Start of DATA FOR THIS TASK

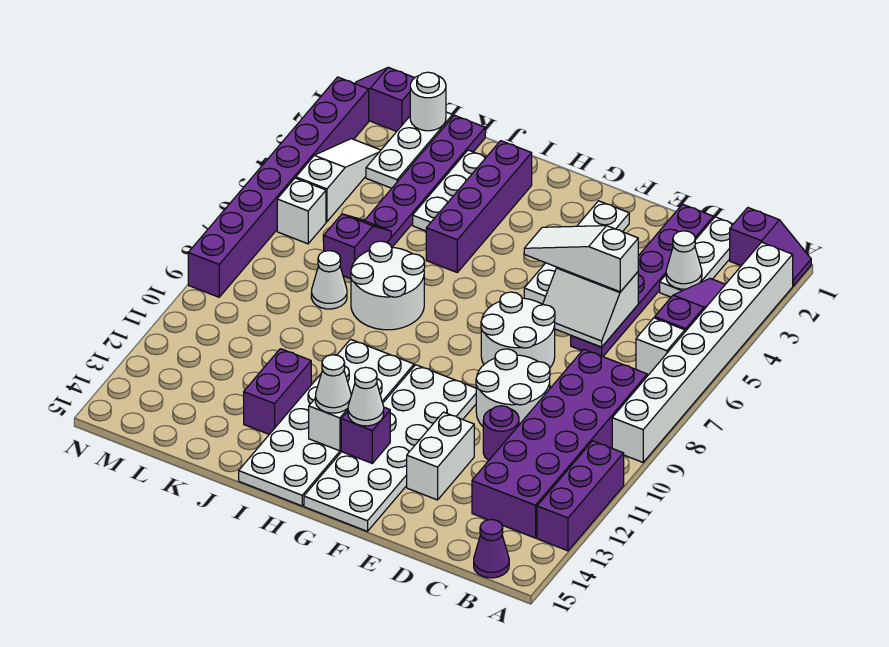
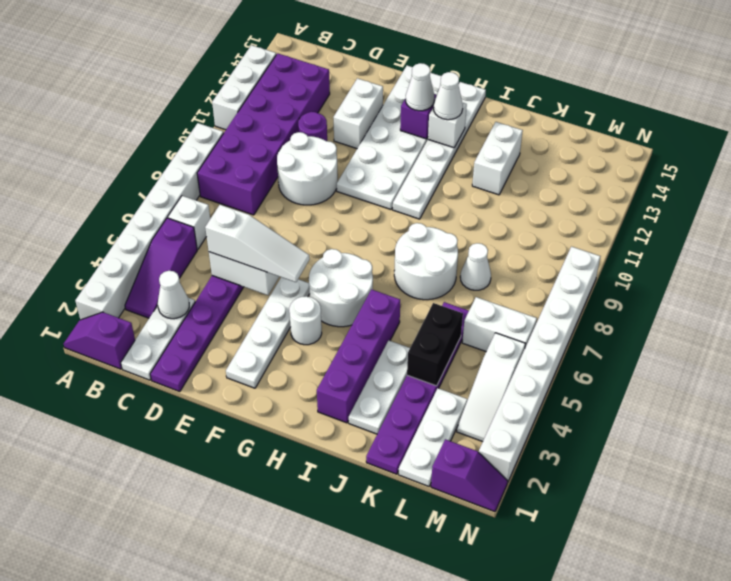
purple brick A11:A13 level 1 -> white brick A11:A13 level 1
purple cone B15 level 1 -> none
white round brick E7:F8 level 1 -> white round brick G5:H6 level 1
white plate H10:I15 level 1 -> white plate H10:H15 level 1
purple brick J12:J13 level 1 -> white brick J12:J13 level 1
none -> black brick K4:K5 level 2
purple slope K6:K7 level 2 top 7 -> none
white round brick L1 level 2 -> white round brick G4 level 1
white brick M6 level 1 -> white brick L6:M6 level 1
purple brick N2:N9 level 1 -> white brick N2:N9 level 1

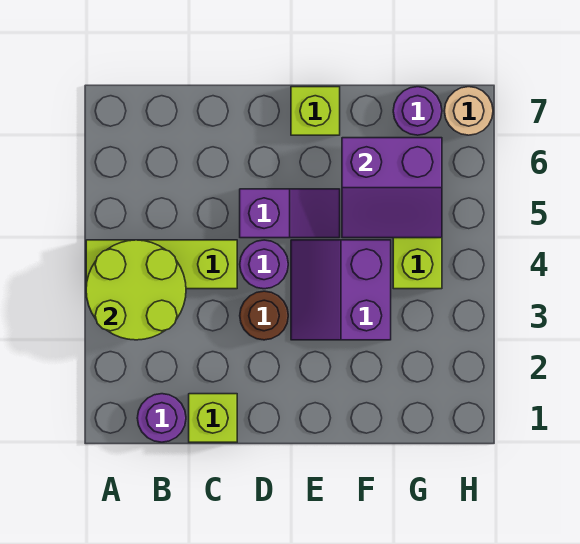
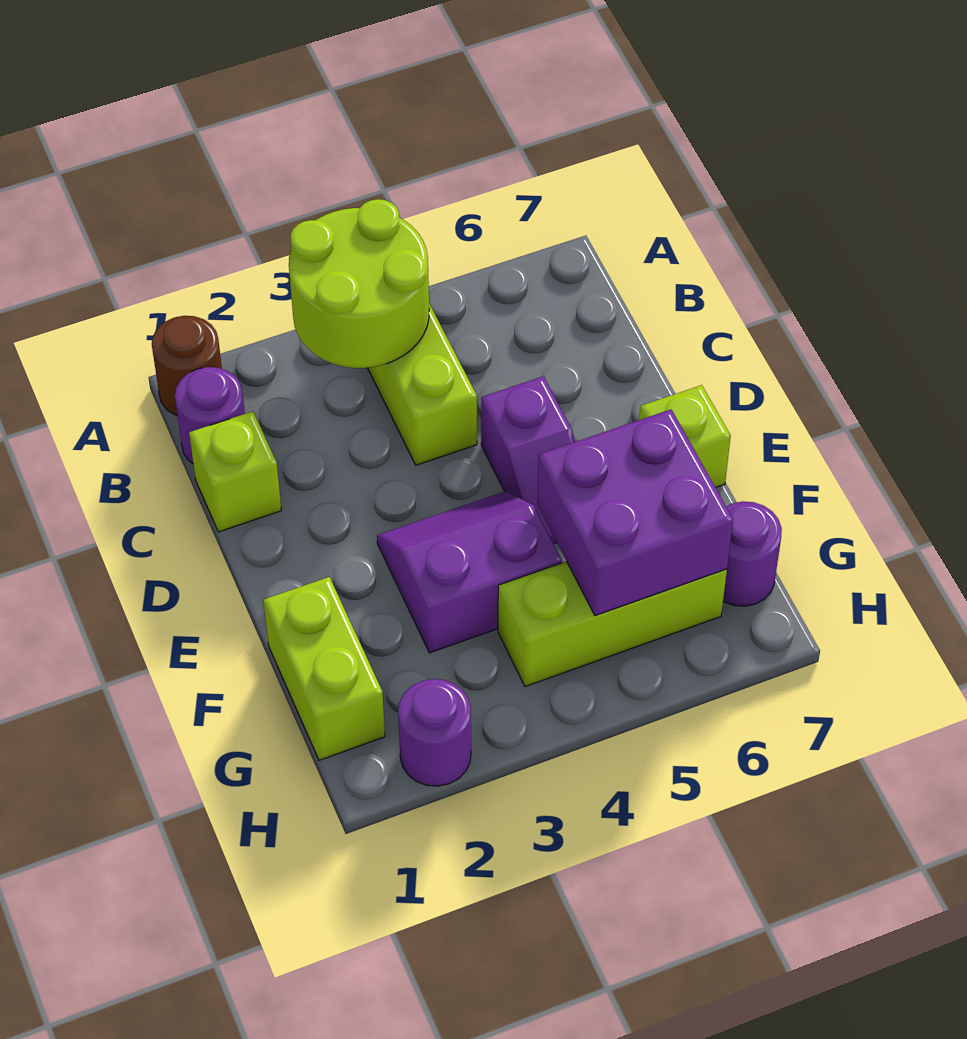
brown round brick D3 level 1 -> brown round brick A1 level 1
purple round brick D4 level 1 -> purple round brick H2 level 1
none -> lime brick F1:G1 level 1
purple slope F5:G6 level 2 top 6 -> purple brick F5:G6 level 2
tan round brick H7 level 1 -> none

End of DATA FOR THIS TASK

▶ **EXERCISE REQUIREMENTS**
For the material above, how many lines contain the word "purple"? Only the number should be given.

▶ **WRITTEN ANSWER**
7